(Records excerpted from a collection)

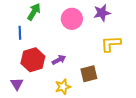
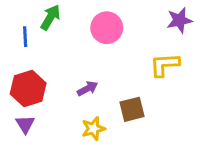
purple star: (102, 13) -> (179, 20), moved
blue line: (20, 33) -> (25, 37), moved
red hexagon: (33, 60) -> (28, 89), moved

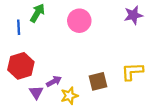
yellow L-shape: (165, 65) -> (132, 71), moved
purple arrow: (87, 89) -> (54, 81), moved
purple triangle: (25, 124) -> (36, 92), moved

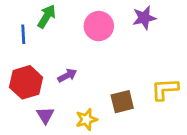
purple star: (133, 15) -> (144, 18), moved
purple arrow: (54, 81) -> (67, 75), moved

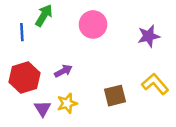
purple star: (144, 18) -> (149, 36), moved
yellow L-shape: (165, 89) -> (155, 84), turned 52
yellow star: (86, 119) -> (67, 103), moved

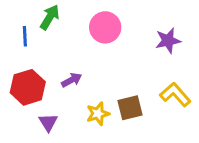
yellow star: (67, 103) -> (98, 114), moved

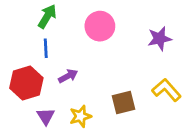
blue line: (25, 36) -> (46, 48), moved
yellow star: (98, 114) -> (80, 116), moved

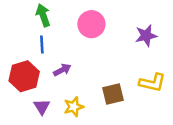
green arrow: (47, 16) -> (43, 15), turned -50
yellow L-shape: (166, 90) -> (152, 83), turned 144

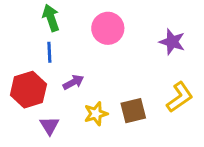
purple star: (146, 36) -> (172, 42), turned 30
yellow L-shape: (152, 83) -> (180, 97), turned -48
yellow star: (74, 107) -> (96, 114), moved

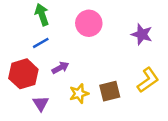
blue line: (49, 52) -> (41, 43), turned 63

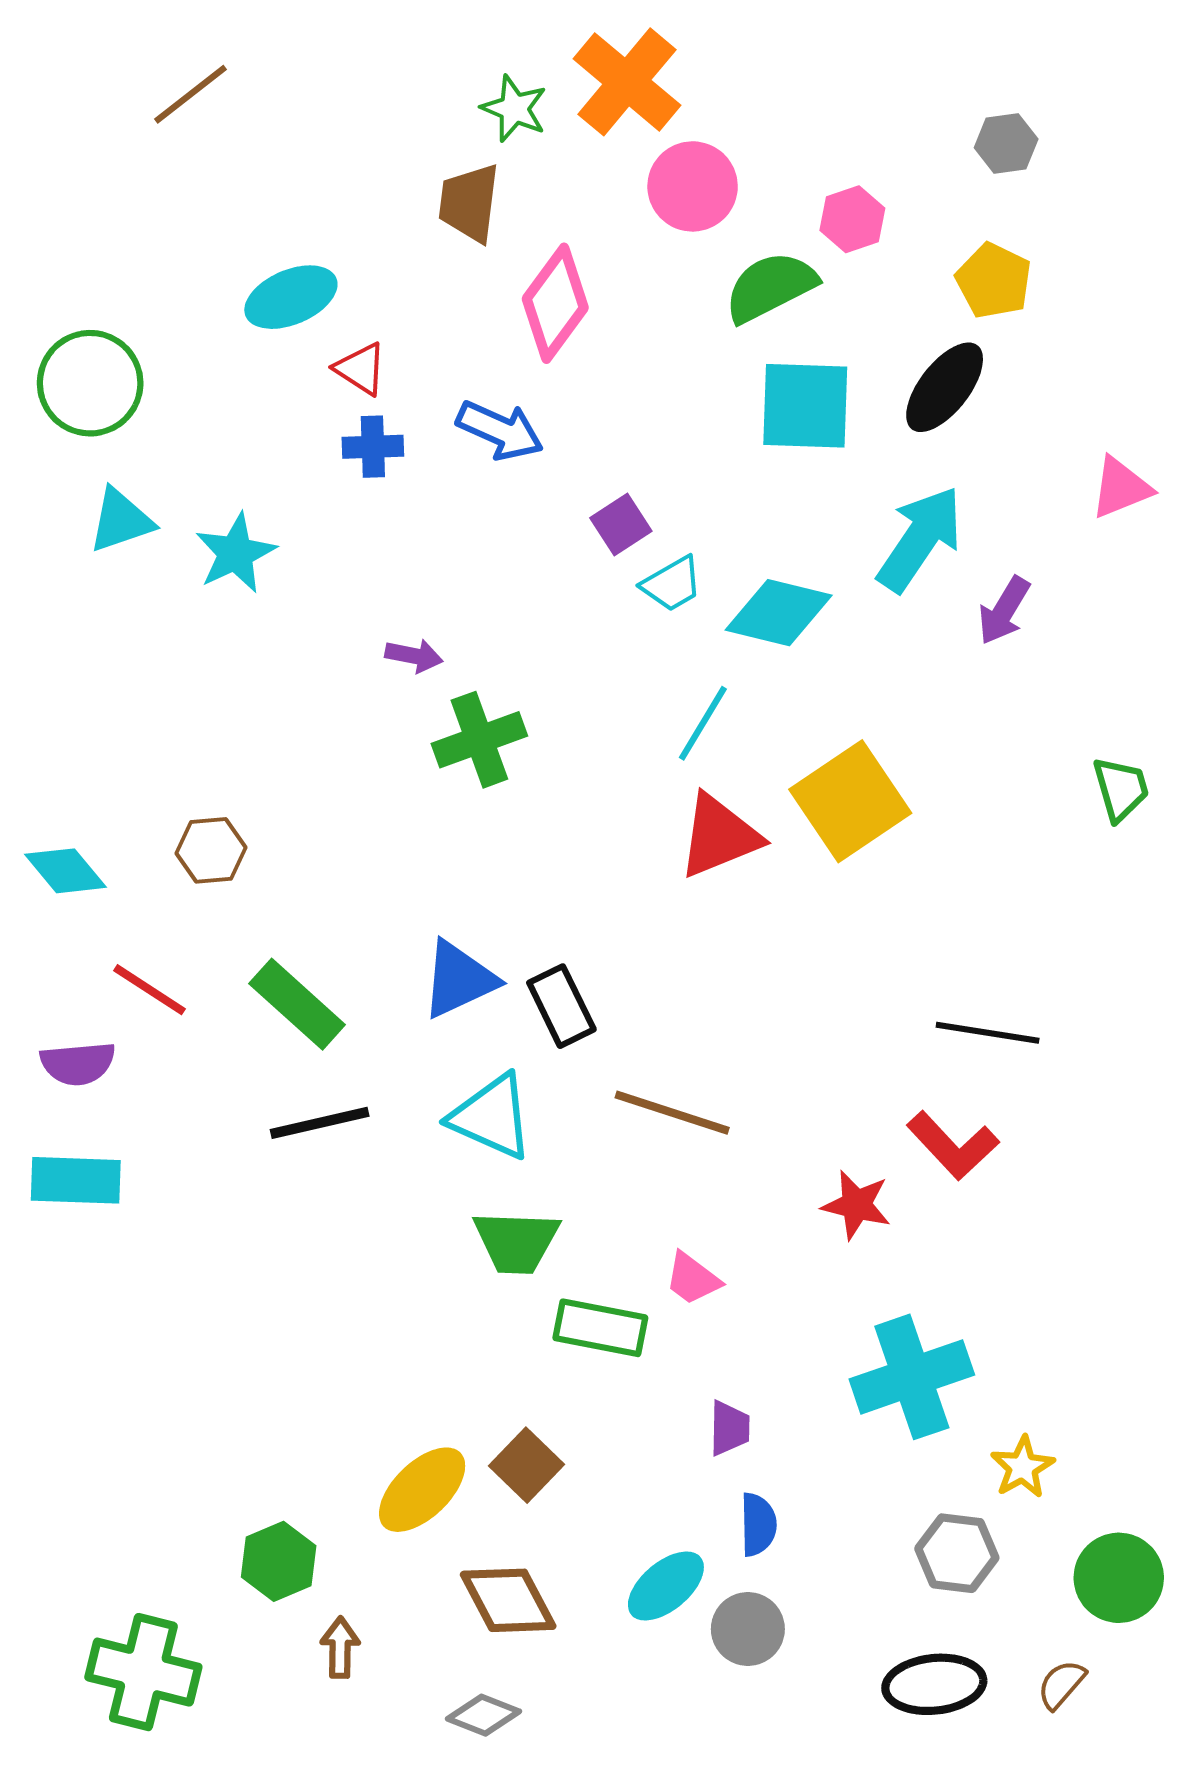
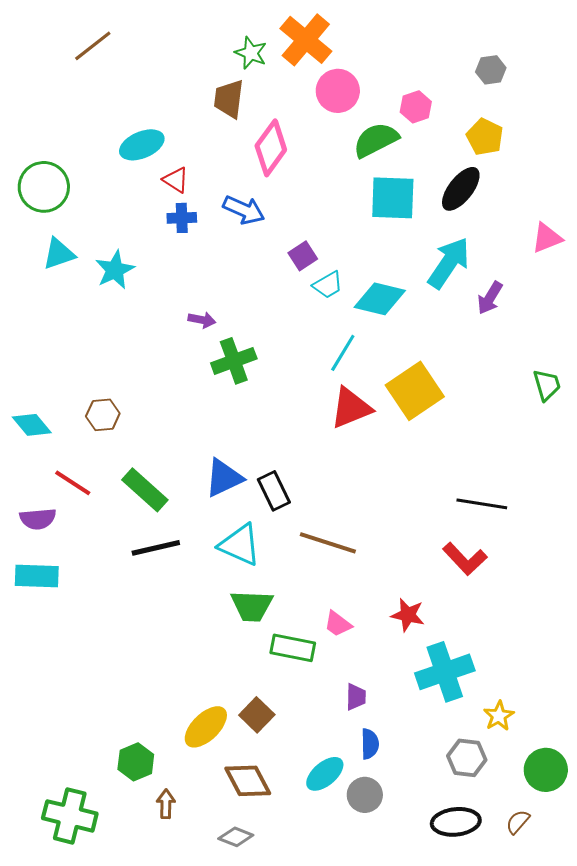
red star: (856, 1205) -> (408, 615), moved

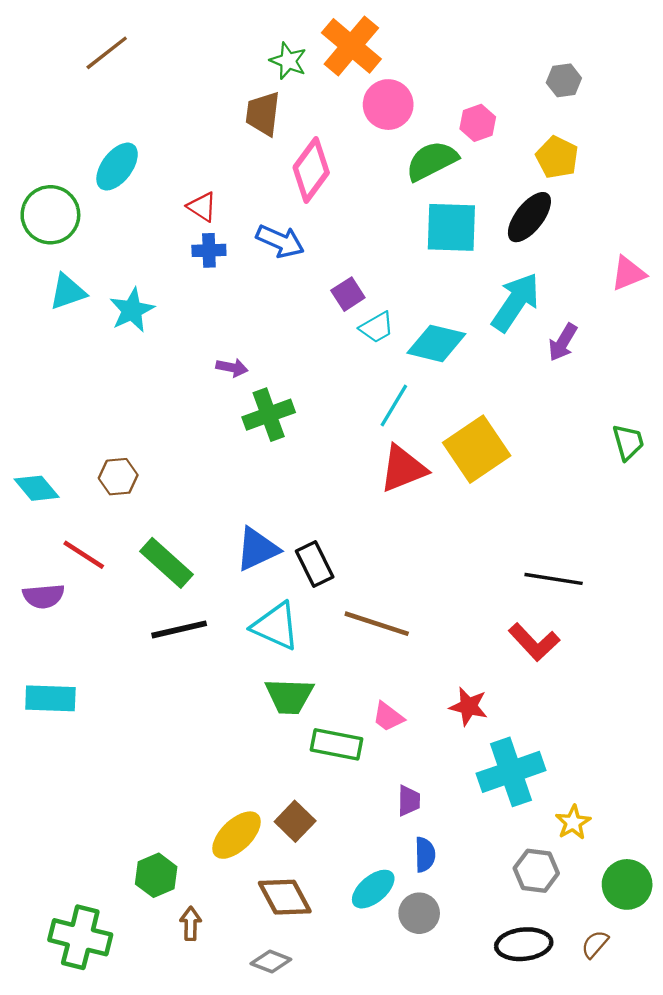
cyan ellipse: (142, 145) -> (117, 167), moved, turned -30
cyan rectangle: (37, 576) -> (50, 698), moved

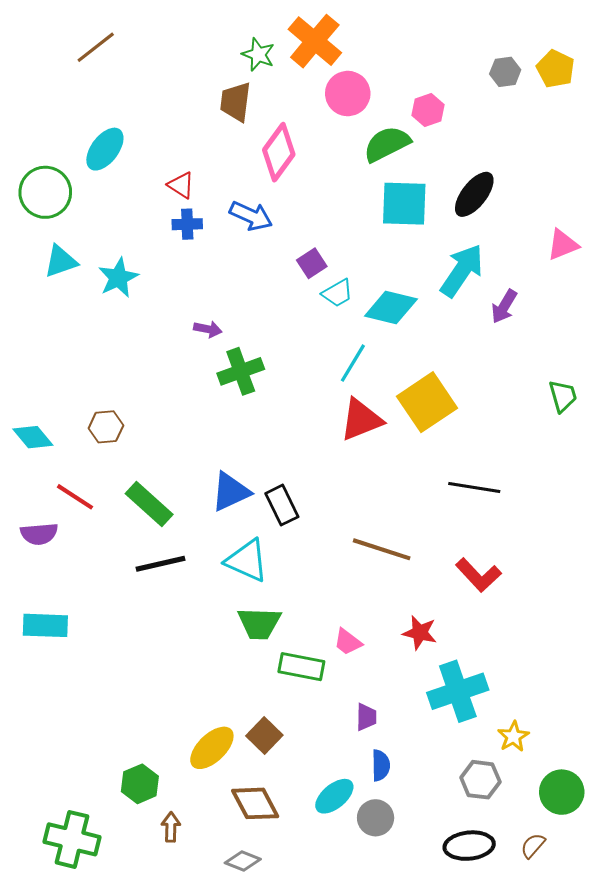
yellow pentagon: (557, 157) -> (556, 69), moved
black line: (554, 579) -> (474, 488), moved
brown line: (377, 624) -> (382, 549), moved

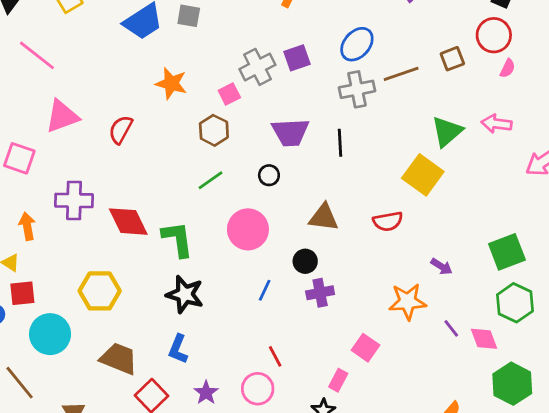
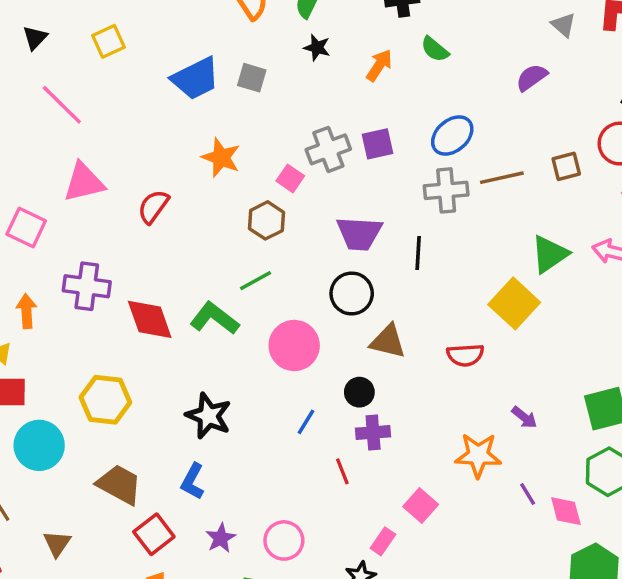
pink square: (229, 94) -> (290, 178), turned -35
black circle: (269, 175) -> (352, 293), moved, size x1.6
green L-shape: (178, 239) -> (214, 318), moved, turned -51
red line: (275, 356) -> (342, 471), moved

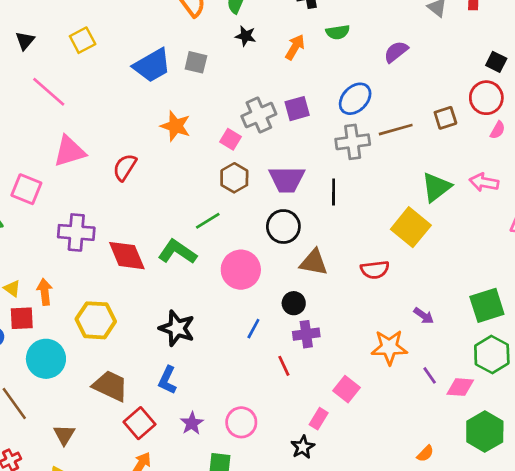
green semicircle: (435, 49) -> (338, 32), turned -45
purple semicircle: (532, 77) -> (396, 52), moved
brown hexagon: (267, 220) -> (234, 178), moved
orange arrow: (26, 311) -> (45, 292), moved
pink diamond: (566, 511) -> (460, 387), turned -68

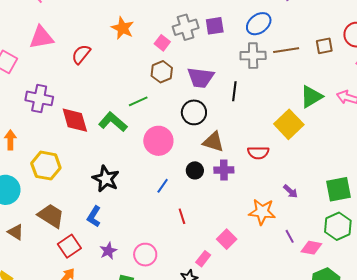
purple cross: (306, 334) -> (224, 170), moved
brown triangle: (64, 435) -> (16, 232), moved, turned -36

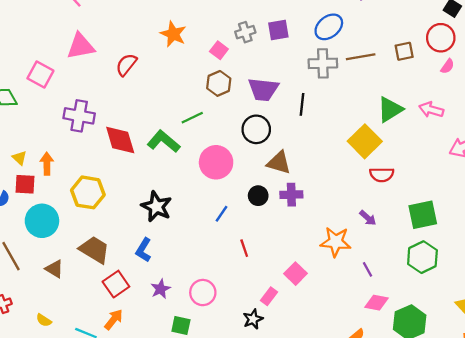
gray cross: (186, 27) -> (245, 32), size x0.7
red semicircle: (258, 153) -> (382, 175), moved
pink diamond: (311, 248) -> (376, 303), moved

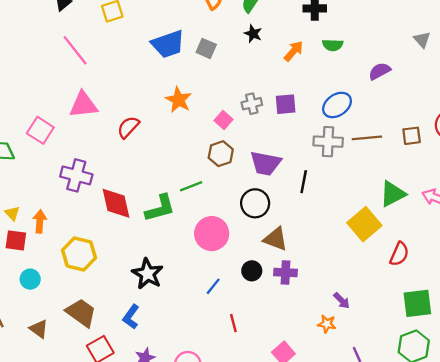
green L-shape: (164, 141) -> (160, 208), turned 120
red semicircle: (382, 175) -> (399, 254), moved, turned -70
purple arrow: (368, 218) -> (342, 301), moved
cyan circle: (42, 221) -> (30, 279), size x0.6
orange star: (336, 242) -> (327, 324), size x0.6

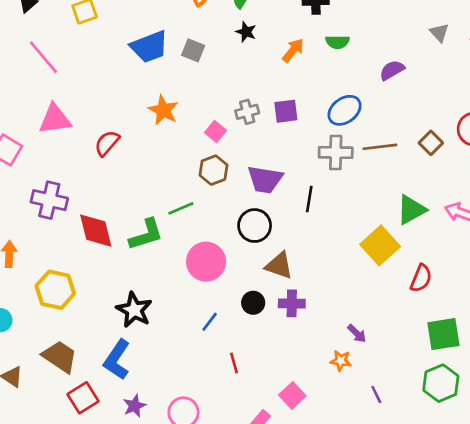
brown square: (412, 136) -> (431, 143), turned -36
blue L-shape: (131, 317) -> (117, 360), size x1.4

▸ What the exercise asks: Check the entries above for the word "cross" and copy every line where it turns up.

▸ Written solution:
purple cross: (306, 334) -> (224, 170), moved
gray cross: (186, 27) -> (245, 32), size x0.7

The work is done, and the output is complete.